--- SUPPLIED RECORDS Enclosed Below ---

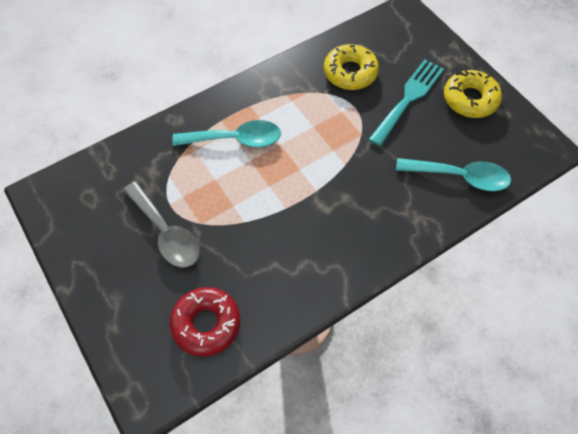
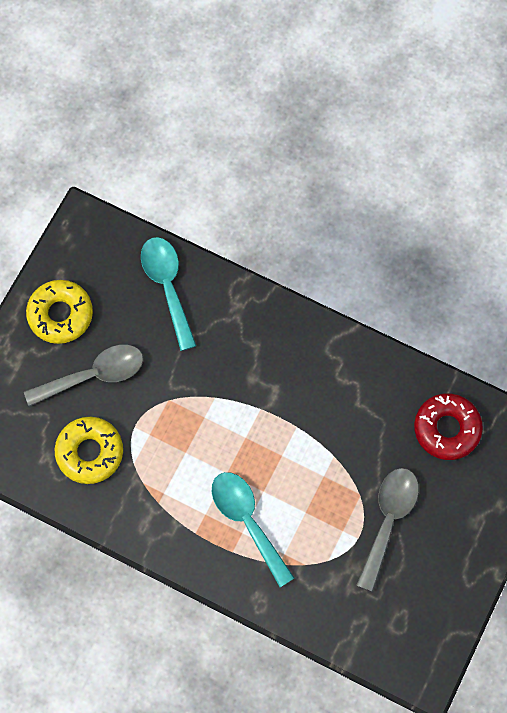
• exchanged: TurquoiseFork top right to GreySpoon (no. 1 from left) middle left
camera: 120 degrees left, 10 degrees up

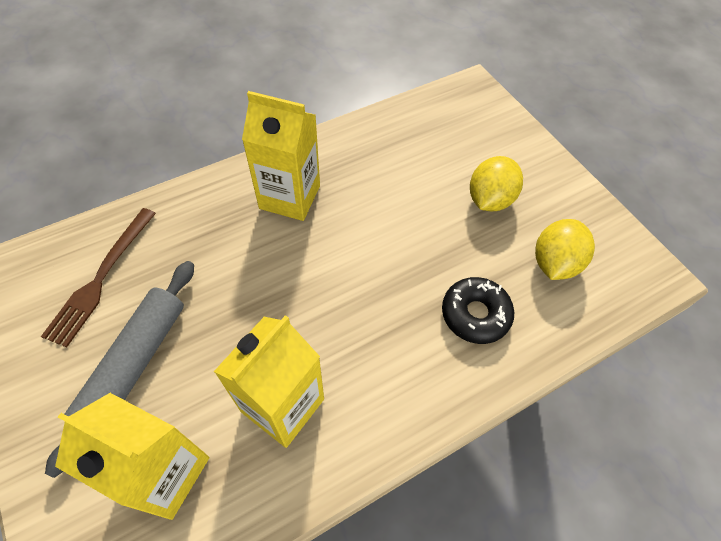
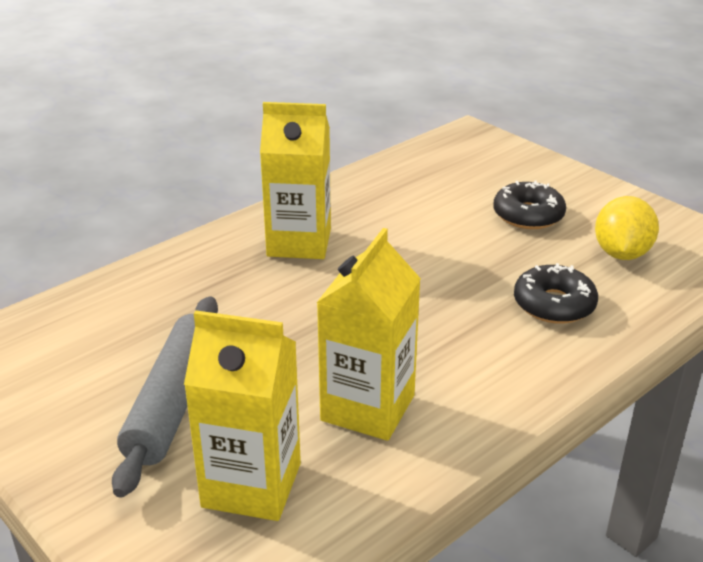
• missing: BrownFork middle left
• exchanged: YellowLemon (no. 1 from left) middle right to BlackDonut (no. 1 from left) middle right
camera: 10 degrees left, 25 degrees down

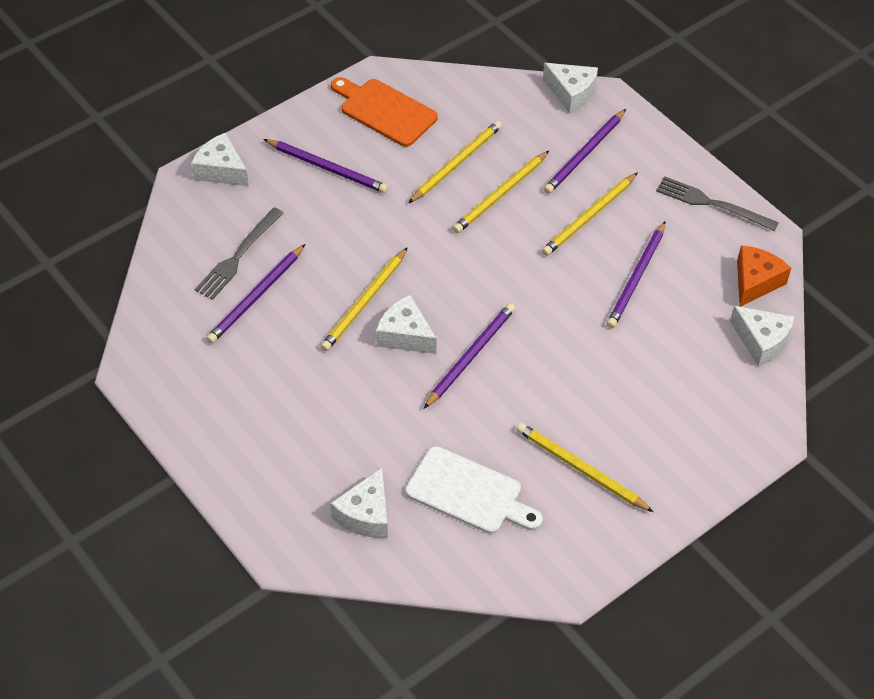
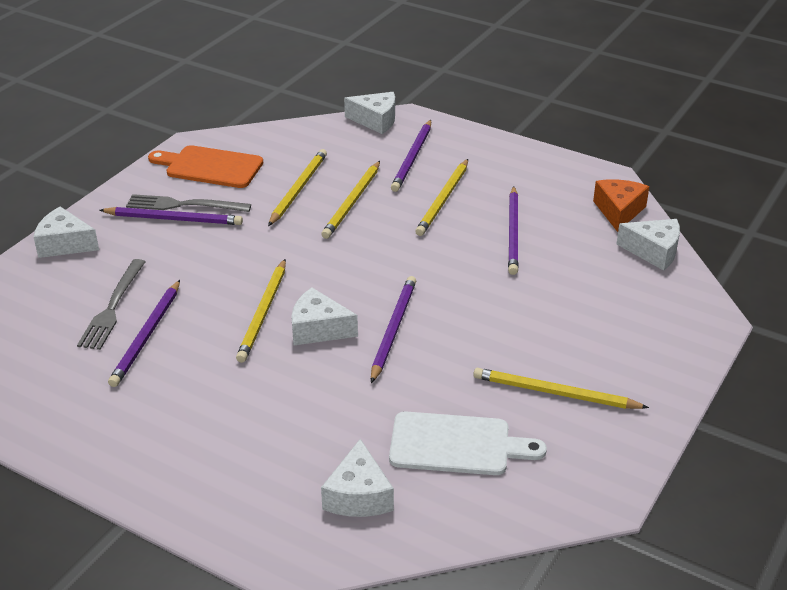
• relocated: GreyFork (no. 2 from left) top right to middle left
camera: 20 degrees left, 15 degrees down

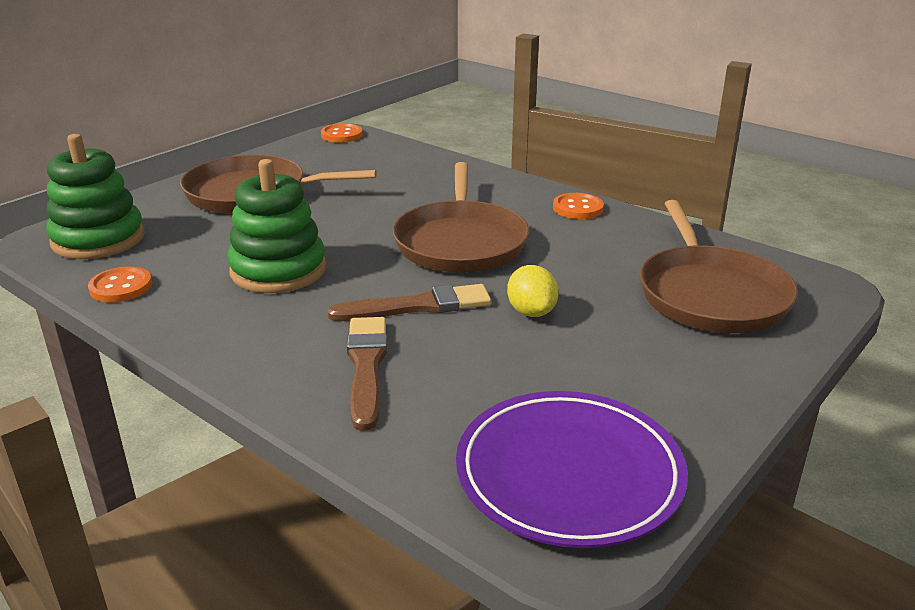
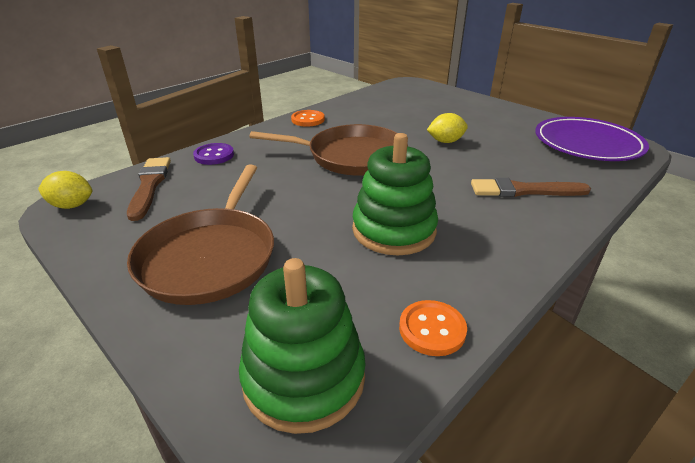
• exchanged: OrangeButton (no. 2 from left) top centre to YellowLemon (no. 1 from left) middle left
• relocated: BrownBrush (no. 2 from left in the first image) centre to BrownBrush (no. 1 from left) middle left
• missing: BrownPan (no. 3 from left) middle right
• appeared: PurpleButton top left
camera: 85 degrees left, 5 degrees up

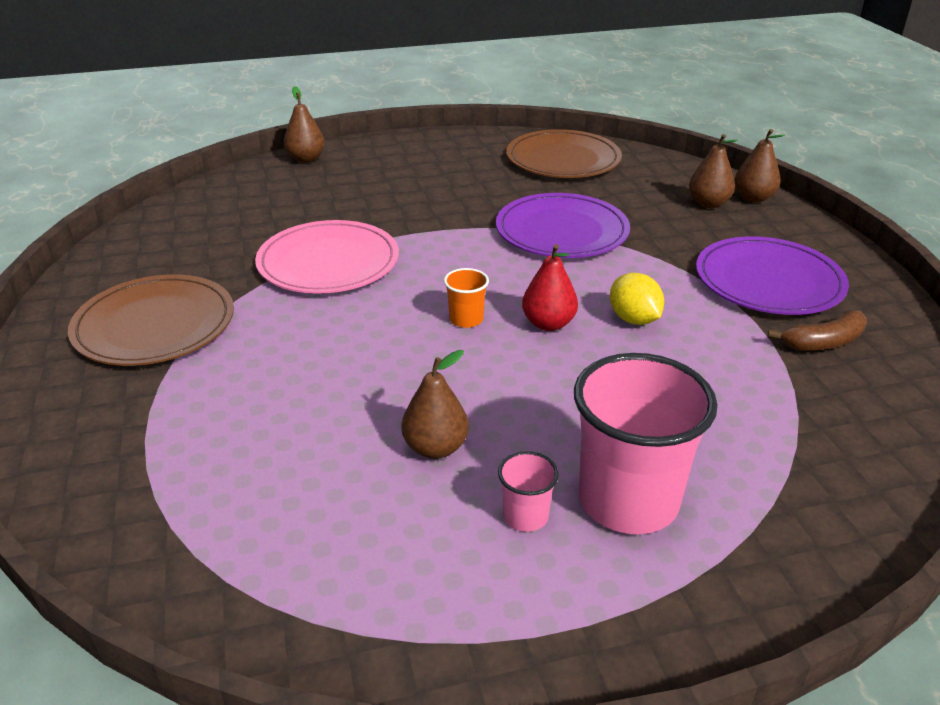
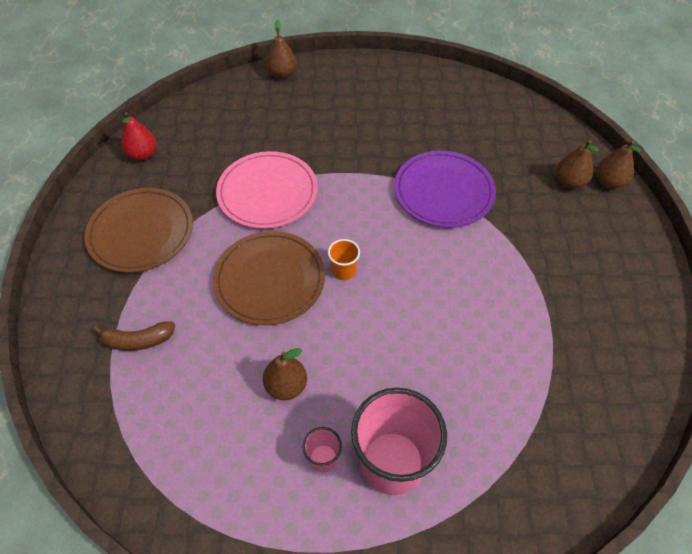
• relocated: BrownPlate (no. 2 from left) top centre to centre
• relocated: RedPear centre to top left
• missing: YellowLemon middle right
• missing: PurplePlate (no. 2 from left) middle right
• relocated: BrownBanana middle right to middle left
camera: 15 degrees right, 20 degrees up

--- End of Enclosed SUPPLIED RECORDS ---

● EXERCISE REQUIREMENTS: Verbatim copy, images excluded: transcribe all the entries above.

● REPLY TO THE TASK:
• exchanged: TurquoiseFork top right to GreySpoon (no. 1 from left) middle left
camera: 120 degrees left, 10 degrees up

• missing: BrownFork middle left
• exchanged: YellowLemon (no. 1 from left) middle right to BlackDonut (no. 1 from left) middle right
camera: 10 degrees left, 25 degrees down

• relocated: GreyFork (no. 2 from left) top right to middle left
camera: 20 degrees left, 15 degrees down

• exchanged: OrangeButton (no. 2 from left) top centre to YellowLemon (no. 1 from left) middle left
• relocated: BrownBrush (no. 2 from left in the first image) centre to BrownBrush (no. 1 from left) middle left
• missing: BrownPan (no. 3 from left) middle right
• appeared: PurpleButton top left
camera: 85 degrees left, 5 degrees up

• relocated: BrownPlate (no. 2 from left) top centre to centre
• relocated: RedPear centre to top left
• missing: YellowLemon middle right
• missing: PurplePlate (no. 2 from left) middle right
• relocated: BrownBanana middle right to middle left
camera: 15 degrees right, 20 degrees up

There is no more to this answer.